Task to carry out:
For every entry below, give an exact repeat and leave out the pictures.

Dataset content:
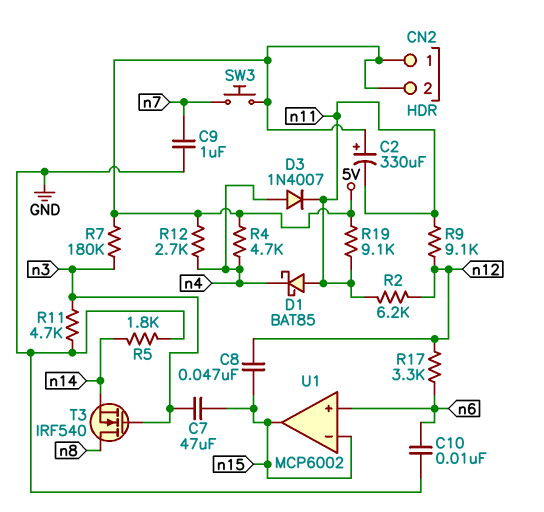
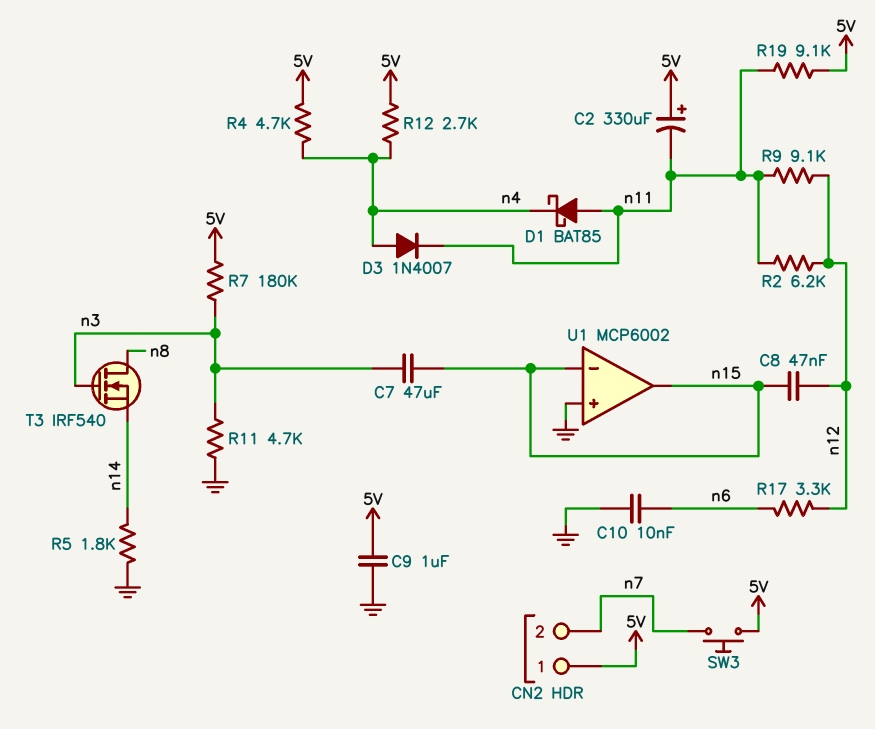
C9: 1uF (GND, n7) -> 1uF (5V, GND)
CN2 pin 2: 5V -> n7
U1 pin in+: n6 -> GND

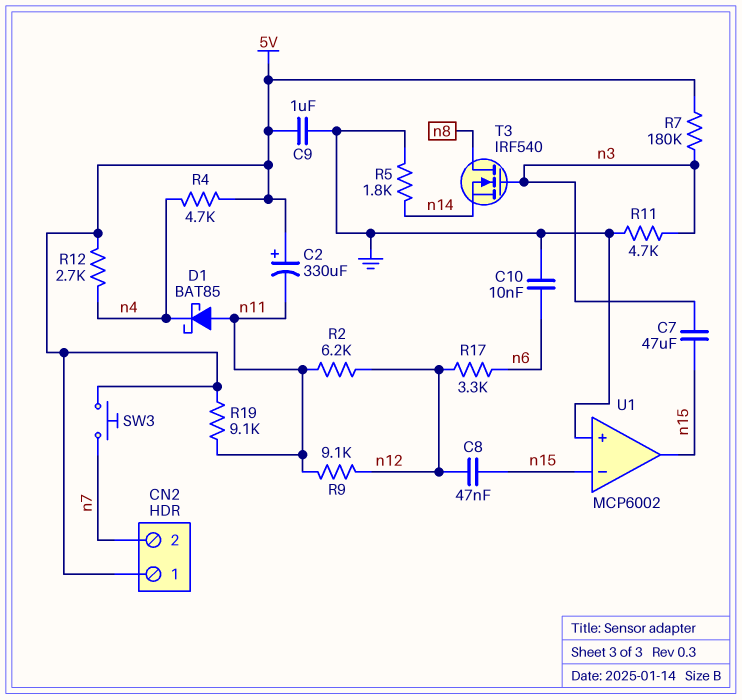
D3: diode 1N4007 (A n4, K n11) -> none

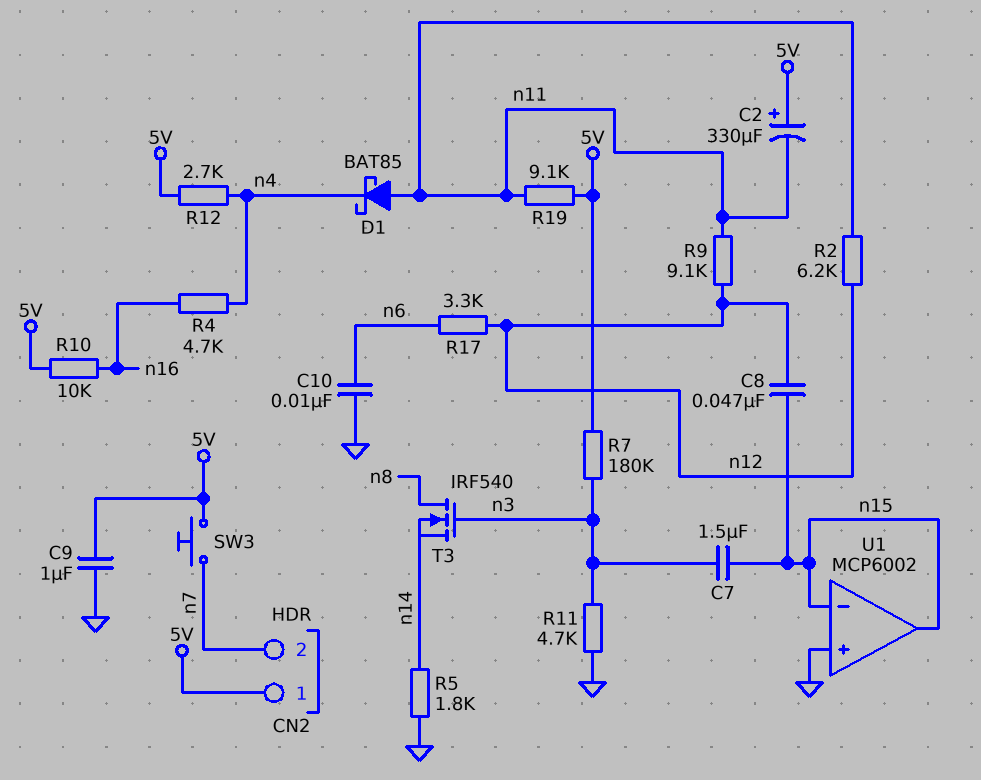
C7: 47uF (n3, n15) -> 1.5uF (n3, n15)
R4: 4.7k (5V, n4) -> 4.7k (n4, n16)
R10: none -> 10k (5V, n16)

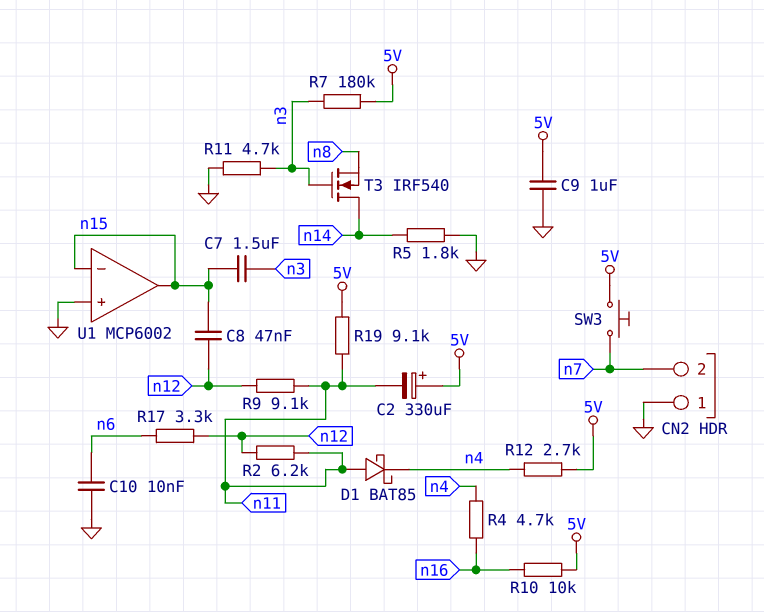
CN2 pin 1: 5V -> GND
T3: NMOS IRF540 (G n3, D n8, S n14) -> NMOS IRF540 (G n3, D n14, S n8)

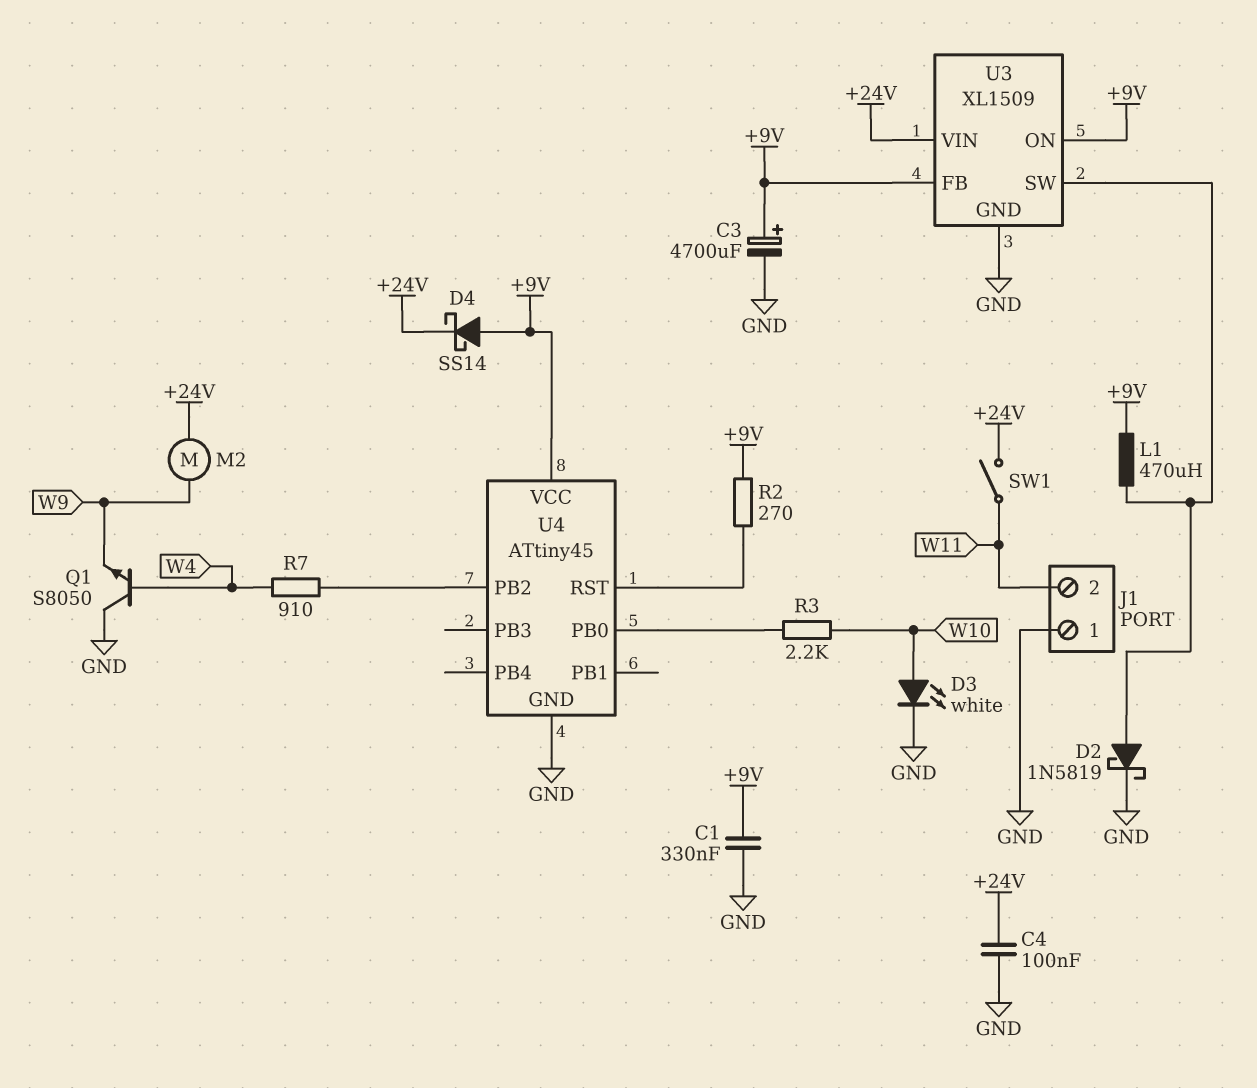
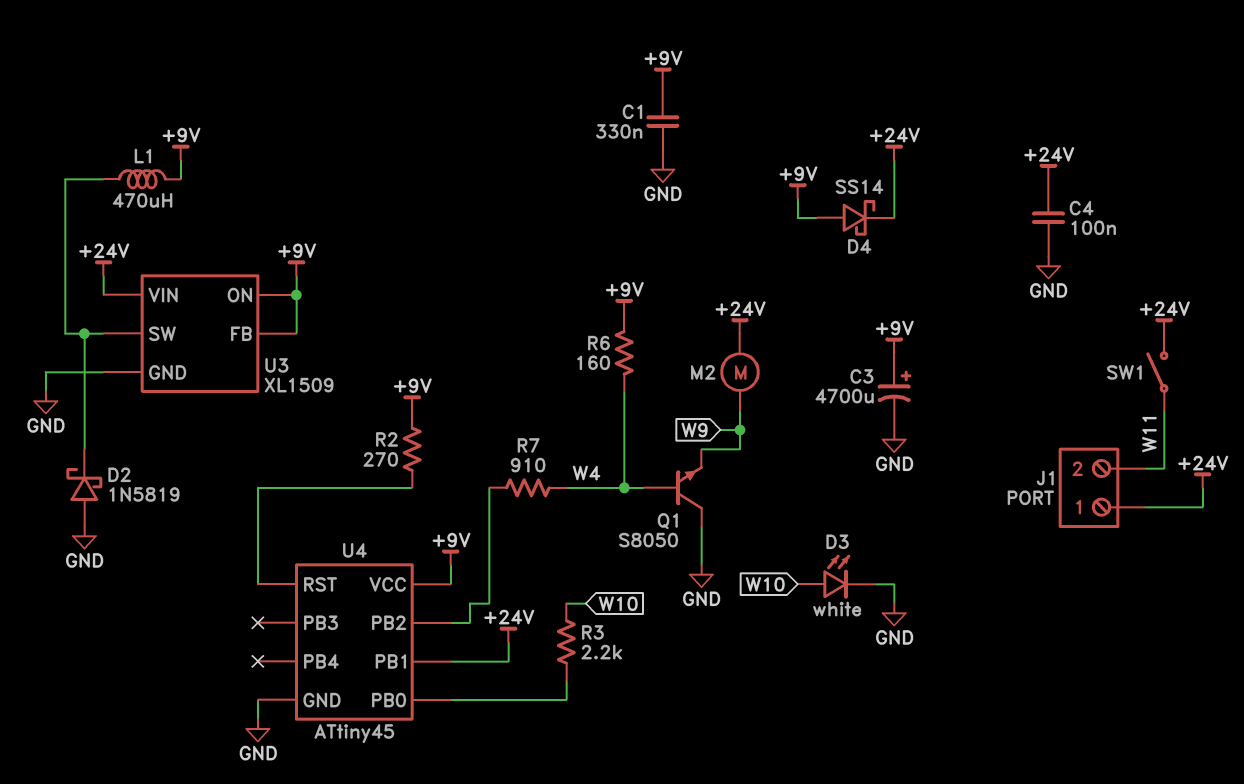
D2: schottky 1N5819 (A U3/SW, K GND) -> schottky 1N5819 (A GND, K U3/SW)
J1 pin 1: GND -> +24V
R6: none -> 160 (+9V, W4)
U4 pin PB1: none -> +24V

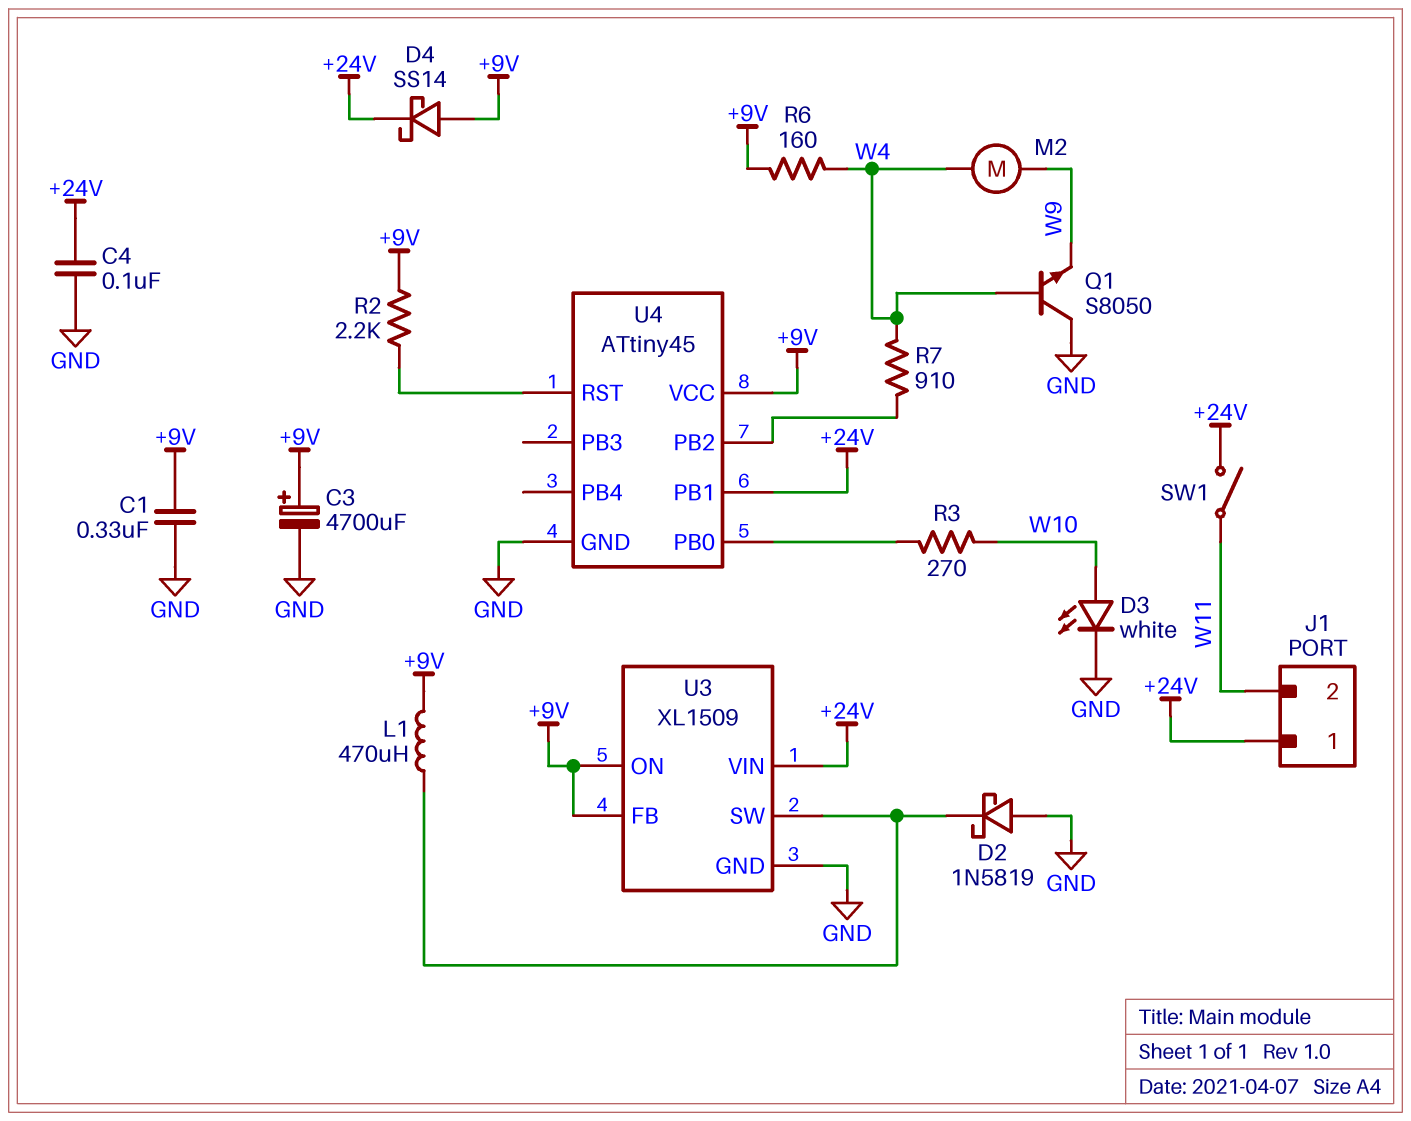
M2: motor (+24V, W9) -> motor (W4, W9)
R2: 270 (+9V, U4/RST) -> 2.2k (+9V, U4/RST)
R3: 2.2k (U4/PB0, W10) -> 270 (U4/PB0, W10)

Solution to the exercise:
C9: 1uF (GND, n7) -> 1uF (5V, GND)
CN2 pin 2: 5V -> n7
U1 pin in+: n6 -> GND

D3: diode 1N4007 (A n4, K n11) -> none

C7: 47uF (n3, n15) -> 1.5uF (n3, n15)
R4: 4.7k (5V, n4) -> 4.7k (n4, n16)
R10: none -> 10k (5V, n16)

CN2 pin 1: 5V -> GND
T3: NMOS IRF540 (G n3, D n8, S n14) -> NMOS IRF540 (G n3, D n14, S n8)

D2: schottky 1N5819 (A U3/SW, K GND) -> schottky 1N5819 (A GND, K U3/SW)
J1 pin 1: GND -> +24V
R6: none -> 160 (+9V, W4)
U4 pin PB1: none -> +24V

M2: motor (+24V, W9) -> motor (W4, W9)
R2: 270 (+9V, U4/RST) -> 2.2k (+9V, U4/RST)
R3: 2.2k (U4/PB0, W10) -> 270 (U4/PB0, W10)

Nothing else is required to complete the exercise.